• _Liste disponible_
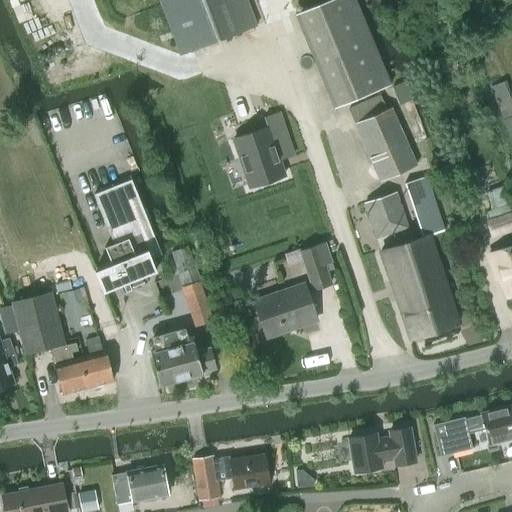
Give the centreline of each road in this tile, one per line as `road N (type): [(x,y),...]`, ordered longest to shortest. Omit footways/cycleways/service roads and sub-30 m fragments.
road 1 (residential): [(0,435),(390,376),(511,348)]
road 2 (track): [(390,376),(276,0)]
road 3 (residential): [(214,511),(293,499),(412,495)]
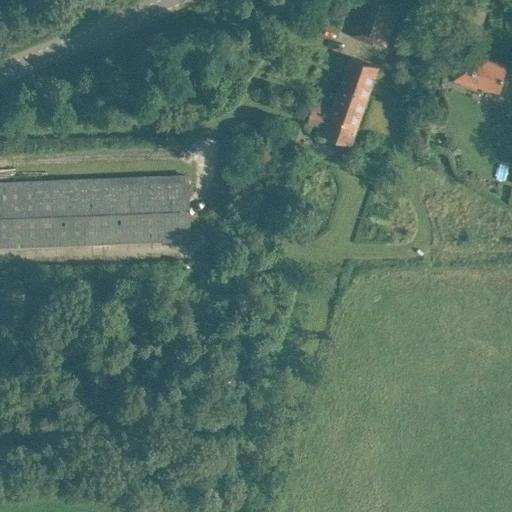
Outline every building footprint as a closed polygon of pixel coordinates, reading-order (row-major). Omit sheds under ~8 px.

• _Consigne de travail_
Présentez toute la liste ci-dessus sous forme de tableau Markdown à deux colonnes, « Numéro » et « Ligne », sans les lignes vides. Laissez les images de côté.

• _Réponse_
| Numéro | Ligne |
|---|---|
| 1 | Give the centreline of each road in this tile, one per line as `road N (type): [(x,y),...]`, ordered longest to shortest. Omit footways/cycleways/service roads and sub-30 m fragments. |
| 2 | road 1 (residential): [(0,435),(390,376),(511,348)] |
| 3 | road 2 (track): [(390,376),(276,0)] |
| 4 | road 3 (residential): [(214,511),(293,499),(412,495)] |
| 5 | Outline every building footprint as a closed polygon of pixel coordinates, reading-order (row-major). Omit sheds under ~8 px. |